• **Exercise description**: For the material below, output exactly the span from the line with "pink book: 9 -> 10" to the line with "brown ring: 4 -> 6", including both, and nothing besides.
───── Study material ─────
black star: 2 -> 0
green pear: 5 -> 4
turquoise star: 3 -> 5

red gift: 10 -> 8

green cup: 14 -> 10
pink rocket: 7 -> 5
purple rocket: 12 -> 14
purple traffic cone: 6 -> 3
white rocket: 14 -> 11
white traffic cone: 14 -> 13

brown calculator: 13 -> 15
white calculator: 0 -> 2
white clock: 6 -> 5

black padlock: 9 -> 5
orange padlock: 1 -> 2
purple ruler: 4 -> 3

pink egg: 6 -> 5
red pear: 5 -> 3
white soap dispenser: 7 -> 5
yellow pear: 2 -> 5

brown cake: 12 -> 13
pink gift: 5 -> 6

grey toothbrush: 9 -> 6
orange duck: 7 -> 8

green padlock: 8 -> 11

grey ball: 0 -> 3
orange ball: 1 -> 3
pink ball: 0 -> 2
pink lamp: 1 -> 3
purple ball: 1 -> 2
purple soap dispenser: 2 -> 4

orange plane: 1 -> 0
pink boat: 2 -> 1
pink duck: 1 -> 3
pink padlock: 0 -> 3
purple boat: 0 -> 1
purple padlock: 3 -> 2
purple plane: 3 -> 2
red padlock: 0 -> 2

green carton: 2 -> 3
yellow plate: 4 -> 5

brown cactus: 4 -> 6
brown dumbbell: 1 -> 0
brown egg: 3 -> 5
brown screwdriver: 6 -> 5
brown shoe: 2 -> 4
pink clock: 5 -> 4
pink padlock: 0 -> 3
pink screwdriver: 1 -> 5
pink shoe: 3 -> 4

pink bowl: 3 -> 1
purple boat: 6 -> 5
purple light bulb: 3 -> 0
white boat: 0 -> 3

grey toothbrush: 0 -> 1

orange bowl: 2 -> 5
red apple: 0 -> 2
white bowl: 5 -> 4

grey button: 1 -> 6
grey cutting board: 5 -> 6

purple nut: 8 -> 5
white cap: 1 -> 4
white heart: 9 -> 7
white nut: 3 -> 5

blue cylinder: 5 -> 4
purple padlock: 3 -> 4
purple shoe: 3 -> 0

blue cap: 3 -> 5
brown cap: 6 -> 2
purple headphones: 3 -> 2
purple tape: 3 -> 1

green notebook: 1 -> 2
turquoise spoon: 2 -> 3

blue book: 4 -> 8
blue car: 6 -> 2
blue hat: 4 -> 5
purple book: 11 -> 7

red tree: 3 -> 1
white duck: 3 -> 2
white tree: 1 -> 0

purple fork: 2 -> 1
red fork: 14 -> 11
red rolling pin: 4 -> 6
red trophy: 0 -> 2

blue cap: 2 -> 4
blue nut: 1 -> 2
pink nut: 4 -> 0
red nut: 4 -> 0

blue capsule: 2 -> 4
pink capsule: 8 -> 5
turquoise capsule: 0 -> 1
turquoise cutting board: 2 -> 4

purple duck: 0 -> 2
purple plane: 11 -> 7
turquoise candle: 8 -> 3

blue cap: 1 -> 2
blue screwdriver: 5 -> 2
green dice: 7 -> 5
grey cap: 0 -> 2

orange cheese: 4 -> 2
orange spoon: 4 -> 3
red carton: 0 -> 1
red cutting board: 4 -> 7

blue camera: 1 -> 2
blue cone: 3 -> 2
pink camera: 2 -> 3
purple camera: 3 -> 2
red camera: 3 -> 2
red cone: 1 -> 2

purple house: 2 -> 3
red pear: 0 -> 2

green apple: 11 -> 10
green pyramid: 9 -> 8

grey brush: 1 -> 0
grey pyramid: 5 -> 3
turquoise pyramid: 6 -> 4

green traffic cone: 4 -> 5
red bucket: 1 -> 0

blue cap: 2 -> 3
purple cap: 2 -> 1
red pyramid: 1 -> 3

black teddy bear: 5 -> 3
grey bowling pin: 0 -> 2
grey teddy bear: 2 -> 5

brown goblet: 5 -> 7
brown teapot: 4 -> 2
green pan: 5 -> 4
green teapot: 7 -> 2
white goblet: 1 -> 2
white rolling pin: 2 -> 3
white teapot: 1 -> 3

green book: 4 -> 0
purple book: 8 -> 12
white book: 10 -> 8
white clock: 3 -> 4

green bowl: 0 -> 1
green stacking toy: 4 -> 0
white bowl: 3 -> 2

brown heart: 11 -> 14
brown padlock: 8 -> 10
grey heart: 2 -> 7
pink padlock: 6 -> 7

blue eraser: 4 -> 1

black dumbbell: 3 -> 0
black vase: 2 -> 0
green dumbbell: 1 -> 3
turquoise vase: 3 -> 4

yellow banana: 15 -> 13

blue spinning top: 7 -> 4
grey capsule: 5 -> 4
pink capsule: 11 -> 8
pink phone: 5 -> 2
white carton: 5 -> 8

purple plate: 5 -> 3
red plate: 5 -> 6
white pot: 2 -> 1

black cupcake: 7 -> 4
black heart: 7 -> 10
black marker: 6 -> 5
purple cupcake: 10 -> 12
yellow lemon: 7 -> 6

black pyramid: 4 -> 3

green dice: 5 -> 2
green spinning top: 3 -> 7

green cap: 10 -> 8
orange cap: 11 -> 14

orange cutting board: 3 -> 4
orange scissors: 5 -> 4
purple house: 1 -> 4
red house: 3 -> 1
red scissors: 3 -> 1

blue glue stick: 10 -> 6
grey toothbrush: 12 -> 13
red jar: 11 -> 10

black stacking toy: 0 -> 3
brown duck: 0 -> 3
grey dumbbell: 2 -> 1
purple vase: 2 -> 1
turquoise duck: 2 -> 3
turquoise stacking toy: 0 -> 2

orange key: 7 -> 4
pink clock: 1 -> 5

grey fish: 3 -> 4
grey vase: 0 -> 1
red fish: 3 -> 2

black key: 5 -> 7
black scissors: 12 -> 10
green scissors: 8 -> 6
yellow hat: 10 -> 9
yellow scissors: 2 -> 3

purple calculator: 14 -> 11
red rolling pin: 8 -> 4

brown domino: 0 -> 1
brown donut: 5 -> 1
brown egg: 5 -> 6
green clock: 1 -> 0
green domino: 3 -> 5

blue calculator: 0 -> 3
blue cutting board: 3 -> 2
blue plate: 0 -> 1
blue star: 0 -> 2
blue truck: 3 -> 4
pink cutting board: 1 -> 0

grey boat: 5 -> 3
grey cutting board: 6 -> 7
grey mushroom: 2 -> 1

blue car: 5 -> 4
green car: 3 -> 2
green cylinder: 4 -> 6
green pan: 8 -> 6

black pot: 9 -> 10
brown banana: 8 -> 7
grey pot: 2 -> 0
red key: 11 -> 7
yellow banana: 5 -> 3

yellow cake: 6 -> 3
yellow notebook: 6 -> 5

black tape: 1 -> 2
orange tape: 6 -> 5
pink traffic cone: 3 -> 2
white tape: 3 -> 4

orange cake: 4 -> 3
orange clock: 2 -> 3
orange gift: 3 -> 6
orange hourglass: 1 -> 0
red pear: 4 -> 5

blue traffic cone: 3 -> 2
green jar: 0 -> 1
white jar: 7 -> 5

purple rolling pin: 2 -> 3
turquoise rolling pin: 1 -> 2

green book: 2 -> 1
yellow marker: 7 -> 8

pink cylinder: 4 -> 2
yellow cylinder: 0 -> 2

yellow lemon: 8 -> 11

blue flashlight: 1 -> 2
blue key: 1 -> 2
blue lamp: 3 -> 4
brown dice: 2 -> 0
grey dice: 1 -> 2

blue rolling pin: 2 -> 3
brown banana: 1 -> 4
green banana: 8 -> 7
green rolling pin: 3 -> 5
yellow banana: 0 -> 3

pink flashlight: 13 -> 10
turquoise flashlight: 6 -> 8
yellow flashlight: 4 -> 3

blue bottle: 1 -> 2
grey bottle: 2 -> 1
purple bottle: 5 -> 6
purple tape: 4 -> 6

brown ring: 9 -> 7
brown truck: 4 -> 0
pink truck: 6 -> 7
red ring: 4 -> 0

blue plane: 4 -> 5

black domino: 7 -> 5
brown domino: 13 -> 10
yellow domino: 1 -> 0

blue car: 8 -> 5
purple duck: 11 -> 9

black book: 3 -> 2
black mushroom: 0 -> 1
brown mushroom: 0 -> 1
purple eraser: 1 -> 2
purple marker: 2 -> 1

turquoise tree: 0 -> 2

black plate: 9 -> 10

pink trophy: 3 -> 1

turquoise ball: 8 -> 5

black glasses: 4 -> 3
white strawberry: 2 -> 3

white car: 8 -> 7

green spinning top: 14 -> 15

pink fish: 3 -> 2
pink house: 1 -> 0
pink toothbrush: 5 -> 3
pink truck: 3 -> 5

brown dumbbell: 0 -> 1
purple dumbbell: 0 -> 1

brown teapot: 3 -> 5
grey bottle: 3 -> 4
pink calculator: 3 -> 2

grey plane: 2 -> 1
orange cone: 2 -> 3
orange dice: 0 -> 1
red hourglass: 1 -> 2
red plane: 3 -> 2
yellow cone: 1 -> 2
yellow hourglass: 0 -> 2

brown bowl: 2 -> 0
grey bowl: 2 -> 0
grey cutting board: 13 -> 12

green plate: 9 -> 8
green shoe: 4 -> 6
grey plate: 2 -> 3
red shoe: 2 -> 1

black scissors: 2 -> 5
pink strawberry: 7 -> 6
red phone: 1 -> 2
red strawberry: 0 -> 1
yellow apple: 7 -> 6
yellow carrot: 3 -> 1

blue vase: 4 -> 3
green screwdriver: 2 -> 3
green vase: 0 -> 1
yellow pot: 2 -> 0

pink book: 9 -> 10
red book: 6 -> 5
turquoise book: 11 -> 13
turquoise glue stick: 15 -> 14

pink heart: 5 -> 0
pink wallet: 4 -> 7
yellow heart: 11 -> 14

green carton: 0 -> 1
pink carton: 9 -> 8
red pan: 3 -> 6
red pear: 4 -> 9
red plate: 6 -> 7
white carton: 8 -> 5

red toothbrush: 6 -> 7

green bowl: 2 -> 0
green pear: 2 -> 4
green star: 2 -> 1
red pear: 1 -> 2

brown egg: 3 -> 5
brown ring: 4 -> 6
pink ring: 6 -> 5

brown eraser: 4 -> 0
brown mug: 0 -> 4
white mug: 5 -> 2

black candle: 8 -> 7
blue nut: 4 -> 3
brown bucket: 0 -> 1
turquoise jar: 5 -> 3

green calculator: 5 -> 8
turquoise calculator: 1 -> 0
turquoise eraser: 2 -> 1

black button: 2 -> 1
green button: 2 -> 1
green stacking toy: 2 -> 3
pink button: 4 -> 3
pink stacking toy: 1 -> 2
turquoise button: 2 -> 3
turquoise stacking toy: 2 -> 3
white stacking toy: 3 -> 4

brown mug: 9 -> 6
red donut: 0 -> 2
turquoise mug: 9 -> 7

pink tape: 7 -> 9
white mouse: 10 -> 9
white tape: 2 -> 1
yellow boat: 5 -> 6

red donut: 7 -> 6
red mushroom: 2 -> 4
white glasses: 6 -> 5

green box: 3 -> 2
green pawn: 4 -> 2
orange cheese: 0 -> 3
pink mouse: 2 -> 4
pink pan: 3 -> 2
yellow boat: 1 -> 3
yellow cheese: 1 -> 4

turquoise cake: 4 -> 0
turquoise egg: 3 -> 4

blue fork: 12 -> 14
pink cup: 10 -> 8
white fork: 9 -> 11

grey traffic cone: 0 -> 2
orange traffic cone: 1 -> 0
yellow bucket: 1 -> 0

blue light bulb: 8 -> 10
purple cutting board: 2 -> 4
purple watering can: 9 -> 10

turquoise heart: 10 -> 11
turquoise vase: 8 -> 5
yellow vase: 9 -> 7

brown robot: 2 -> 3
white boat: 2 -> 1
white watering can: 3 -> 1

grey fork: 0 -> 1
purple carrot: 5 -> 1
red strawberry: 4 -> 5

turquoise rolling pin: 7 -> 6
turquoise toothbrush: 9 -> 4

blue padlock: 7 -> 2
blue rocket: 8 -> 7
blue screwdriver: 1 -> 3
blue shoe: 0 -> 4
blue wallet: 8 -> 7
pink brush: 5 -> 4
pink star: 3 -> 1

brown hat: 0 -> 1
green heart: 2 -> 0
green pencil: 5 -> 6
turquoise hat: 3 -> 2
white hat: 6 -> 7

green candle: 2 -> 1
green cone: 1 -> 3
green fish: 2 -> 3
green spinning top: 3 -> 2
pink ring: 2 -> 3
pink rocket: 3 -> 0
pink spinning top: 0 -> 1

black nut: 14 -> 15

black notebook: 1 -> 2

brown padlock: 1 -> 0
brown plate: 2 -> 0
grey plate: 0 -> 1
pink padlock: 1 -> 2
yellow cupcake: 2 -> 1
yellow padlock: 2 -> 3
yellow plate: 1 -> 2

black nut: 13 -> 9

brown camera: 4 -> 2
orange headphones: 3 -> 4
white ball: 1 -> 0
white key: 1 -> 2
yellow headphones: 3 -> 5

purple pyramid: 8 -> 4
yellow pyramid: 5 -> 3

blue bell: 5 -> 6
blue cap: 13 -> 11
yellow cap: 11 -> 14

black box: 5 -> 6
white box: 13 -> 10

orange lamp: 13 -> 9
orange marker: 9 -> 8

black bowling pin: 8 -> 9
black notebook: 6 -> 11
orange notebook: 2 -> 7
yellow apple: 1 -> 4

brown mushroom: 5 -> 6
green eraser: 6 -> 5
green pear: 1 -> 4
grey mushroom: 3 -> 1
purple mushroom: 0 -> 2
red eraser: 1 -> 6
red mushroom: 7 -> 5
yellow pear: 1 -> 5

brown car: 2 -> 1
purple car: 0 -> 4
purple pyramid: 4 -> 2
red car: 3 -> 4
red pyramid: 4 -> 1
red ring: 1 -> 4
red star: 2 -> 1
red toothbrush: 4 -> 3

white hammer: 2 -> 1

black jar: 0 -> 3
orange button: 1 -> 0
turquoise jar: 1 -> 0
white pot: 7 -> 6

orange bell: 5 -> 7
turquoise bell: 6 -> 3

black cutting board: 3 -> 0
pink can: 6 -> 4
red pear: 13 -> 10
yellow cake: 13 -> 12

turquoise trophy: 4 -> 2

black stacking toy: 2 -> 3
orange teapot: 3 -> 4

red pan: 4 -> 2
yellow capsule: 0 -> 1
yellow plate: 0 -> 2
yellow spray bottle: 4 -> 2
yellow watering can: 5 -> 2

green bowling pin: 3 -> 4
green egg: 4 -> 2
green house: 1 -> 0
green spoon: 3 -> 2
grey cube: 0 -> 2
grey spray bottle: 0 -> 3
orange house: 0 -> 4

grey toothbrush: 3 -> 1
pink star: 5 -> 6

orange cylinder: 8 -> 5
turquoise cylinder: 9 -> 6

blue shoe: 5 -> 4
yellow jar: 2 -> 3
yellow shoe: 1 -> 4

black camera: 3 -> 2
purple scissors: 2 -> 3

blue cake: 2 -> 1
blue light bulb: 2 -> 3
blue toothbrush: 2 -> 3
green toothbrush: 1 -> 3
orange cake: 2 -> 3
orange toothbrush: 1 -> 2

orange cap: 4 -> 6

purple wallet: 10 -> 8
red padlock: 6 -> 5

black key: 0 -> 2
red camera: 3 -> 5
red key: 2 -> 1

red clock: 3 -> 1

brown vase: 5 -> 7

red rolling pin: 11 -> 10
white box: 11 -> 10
─────
• **Written reply**:
pink book: 9 -> 10
red book: 6 -> 5
turquoise book: 11 -> 13
turquoise glue stick: 15 -> 14

pink heart: 5 -> 0
pink wallet: 4 -> 7
yellow heart: 11 -> 14

green carton: 0 -> 1
pink carton: 9 -> 8
red pan: 3 -> 6
red pear: 4 -> 9
red plate: 6 -> 7
white carton: 8 -> 5

red toothbrush: 6 -> 7

green bowl: 2 -> 0
green pear: 2 -> 4
green star: 2 -> 1
red pear: 1 -> 2

brown egg: 3 -> 5
brown ring: 4 -> 6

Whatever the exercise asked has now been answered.